**DATA SUPPLIED**
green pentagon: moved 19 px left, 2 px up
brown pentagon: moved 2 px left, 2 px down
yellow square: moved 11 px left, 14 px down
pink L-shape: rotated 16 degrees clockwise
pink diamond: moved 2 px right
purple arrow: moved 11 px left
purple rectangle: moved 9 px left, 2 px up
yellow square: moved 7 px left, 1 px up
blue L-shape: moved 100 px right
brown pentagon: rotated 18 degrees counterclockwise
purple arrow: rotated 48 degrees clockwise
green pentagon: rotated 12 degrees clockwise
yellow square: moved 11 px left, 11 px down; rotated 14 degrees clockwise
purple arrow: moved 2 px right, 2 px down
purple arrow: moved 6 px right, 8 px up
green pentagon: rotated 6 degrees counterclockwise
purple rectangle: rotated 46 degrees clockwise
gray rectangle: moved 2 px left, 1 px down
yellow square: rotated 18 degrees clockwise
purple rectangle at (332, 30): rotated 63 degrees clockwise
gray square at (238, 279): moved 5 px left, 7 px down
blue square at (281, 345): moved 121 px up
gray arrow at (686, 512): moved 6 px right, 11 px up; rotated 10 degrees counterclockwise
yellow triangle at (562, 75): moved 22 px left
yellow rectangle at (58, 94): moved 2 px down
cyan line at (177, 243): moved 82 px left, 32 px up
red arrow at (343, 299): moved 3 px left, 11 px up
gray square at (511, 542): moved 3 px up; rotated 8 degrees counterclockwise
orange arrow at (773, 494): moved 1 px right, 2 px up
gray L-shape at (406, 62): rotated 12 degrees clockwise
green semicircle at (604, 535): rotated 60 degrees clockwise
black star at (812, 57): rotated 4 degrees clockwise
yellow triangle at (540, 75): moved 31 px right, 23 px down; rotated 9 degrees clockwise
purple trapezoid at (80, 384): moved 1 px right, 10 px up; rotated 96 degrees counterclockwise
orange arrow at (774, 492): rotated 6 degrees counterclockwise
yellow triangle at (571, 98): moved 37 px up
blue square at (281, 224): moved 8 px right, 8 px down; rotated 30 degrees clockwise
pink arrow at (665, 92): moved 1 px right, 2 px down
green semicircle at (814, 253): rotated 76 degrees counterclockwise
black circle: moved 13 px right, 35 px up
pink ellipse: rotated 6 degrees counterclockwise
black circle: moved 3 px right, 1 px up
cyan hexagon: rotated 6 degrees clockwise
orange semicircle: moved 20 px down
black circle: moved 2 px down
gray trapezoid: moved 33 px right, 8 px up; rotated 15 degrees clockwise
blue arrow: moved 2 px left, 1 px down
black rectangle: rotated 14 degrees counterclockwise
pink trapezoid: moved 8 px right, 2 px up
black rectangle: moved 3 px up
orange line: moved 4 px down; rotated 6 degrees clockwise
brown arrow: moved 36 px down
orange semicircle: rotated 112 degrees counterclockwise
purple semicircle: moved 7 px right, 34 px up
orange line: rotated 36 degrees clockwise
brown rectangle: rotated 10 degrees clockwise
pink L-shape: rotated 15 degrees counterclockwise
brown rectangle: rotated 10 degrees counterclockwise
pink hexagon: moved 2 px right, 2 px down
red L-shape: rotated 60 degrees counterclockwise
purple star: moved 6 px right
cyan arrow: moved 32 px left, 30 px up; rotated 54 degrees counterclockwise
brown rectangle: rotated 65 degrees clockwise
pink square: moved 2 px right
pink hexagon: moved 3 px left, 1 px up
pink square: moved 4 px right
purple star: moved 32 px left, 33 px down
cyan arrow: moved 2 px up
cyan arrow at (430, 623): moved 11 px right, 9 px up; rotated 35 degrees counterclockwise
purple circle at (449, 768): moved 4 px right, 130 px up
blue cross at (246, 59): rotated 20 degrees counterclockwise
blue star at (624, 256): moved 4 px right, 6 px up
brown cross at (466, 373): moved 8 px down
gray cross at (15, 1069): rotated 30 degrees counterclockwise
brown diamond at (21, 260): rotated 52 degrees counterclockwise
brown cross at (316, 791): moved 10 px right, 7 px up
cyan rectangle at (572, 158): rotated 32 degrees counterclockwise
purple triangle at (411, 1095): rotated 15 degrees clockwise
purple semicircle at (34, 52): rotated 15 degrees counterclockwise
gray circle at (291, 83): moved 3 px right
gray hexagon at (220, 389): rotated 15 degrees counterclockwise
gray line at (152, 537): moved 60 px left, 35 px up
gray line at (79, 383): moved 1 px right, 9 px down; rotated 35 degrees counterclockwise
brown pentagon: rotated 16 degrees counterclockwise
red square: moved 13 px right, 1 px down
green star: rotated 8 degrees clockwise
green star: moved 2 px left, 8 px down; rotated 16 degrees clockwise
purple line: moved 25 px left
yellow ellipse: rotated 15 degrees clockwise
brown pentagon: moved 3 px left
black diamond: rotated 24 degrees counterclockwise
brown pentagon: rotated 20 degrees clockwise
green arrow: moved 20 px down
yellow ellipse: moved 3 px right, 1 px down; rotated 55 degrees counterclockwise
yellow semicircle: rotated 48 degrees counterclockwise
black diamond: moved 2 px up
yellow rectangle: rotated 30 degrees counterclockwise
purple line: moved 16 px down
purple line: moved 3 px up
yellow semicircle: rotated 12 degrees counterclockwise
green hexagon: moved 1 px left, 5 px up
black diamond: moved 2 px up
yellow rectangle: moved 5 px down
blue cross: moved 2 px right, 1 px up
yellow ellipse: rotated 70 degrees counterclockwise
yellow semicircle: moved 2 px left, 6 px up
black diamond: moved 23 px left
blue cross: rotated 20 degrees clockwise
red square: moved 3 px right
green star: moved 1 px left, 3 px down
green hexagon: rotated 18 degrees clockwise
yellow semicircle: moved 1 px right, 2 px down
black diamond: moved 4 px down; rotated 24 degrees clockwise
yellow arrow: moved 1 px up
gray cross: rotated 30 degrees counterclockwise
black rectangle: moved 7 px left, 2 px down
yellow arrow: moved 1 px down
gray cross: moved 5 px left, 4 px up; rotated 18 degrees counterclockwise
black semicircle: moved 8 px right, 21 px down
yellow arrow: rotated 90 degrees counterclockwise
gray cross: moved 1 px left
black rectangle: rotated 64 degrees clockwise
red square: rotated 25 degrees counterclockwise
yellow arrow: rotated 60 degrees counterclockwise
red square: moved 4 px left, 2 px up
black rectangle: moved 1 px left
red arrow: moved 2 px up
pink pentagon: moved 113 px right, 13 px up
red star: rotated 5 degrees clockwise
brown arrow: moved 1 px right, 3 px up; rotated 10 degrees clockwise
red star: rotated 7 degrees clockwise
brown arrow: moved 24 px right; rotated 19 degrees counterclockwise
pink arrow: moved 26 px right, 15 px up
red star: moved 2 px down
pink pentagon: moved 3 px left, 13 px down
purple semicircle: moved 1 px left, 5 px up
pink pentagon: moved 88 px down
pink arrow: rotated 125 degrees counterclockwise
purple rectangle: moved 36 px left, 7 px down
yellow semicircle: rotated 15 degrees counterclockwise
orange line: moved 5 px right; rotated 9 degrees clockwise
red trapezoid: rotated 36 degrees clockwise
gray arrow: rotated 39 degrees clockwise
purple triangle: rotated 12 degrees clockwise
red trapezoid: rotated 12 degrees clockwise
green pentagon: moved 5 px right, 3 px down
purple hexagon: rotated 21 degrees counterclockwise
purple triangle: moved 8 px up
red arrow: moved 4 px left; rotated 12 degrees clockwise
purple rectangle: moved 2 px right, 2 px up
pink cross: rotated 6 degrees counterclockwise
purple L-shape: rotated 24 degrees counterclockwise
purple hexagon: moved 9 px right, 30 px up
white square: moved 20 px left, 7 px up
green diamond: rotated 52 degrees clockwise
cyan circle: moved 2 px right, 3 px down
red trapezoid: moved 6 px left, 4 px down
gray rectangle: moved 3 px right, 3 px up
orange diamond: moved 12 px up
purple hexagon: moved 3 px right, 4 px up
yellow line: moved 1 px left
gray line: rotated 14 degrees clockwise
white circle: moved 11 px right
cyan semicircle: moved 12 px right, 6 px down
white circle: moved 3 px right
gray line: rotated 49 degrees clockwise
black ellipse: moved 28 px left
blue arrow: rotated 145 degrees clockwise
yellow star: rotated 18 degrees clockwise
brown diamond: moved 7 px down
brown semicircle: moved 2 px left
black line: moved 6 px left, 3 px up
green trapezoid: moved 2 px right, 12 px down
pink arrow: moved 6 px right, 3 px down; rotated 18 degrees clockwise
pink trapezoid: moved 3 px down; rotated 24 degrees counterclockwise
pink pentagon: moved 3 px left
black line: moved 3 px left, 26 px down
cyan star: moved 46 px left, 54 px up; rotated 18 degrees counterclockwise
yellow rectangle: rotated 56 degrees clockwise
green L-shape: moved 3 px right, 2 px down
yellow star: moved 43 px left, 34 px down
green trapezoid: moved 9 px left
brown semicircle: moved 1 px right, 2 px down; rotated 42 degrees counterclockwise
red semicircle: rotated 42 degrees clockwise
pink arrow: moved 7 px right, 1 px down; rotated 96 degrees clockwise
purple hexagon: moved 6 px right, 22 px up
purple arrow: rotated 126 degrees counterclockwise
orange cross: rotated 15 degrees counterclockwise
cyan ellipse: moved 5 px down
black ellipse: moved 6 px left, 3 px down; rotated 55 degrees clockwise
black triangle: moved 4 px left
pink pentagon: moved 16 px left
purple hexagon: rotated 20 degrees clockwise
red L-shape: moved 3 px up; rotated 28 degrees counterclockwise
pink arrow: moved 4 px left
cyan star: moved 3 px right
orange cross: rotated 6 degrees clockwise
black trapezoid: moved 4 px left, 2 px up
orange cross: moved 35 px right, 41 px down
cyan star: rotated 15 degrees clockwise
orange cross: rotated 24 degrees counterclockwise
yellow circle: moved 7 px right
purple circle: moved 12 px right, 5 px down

**INSTRUCTION**
Copy the records above verbatim, beginning with their first line and ending after the line that contains "green semicircle at (604, 535): rotated", with both ends included.

**TASK RESPONSE**
green pentagon: moved 19 px left, 2 px up
brown pentagon: moved 2 px left, 2 px down
yellow square: moved 11 px left, 14 px down
pink L-shape: rotated 16 degrees clockwise
pink diamond: moved 2 px right
purple arrow: moved 11 px left
purple rectangle: moved 9 px left, 2 px up
yellow square: moved 7 px left, 1 px up
blue L-shape: moved 100 px right
brown pentagon: rotated 18 degrees counterclockwise
purple arrow: rotated 48 degrees clockwise
green pentagon: rotated 12 degrees clockwise
yellow square: moved 11 px left, 11 px down; rotated 14 degrees clockwise
purple arrow: moved 2 px right, 2 px down
purple arrow: moved 6 px right, 8 px up
green pentagon: rotated 6 degrees counterclockwise
purple rectangle: rotated 46 degrees clockwise
gray rectangle: moved 2 px left, 1 px down
yellow square: rotated 18 degrees clockwise
purple rectangle at (332, 30): rotated 63 degrees clockwise
gray square at (238, 279): moved 5 px left, 7 px down
blue square at (281, 345): moved 121 px up
gray arrow at (686, 512): moved 6 px right, 11 px up; rotated 10 degrees counterclockwise
yellow triangle at (562, 75): moved 22 px left
yellow rectangle at (58, 94): moved 2 px down
cyan line at (177, 243): moved 82 px left, 32 px up
red arrow at (343, 299): moved 3 px left, 11 px up
gray square at (511, 542): moved 3 px up; rotated 8 degrees counterclockwise
orange arrow at (773, 494): moved 1 px right, 2 px up
gray L-shape at (406, 62): rotated 12 degrees clockwise
green semicircle at (604, 535): rotated 60 degrees clockwise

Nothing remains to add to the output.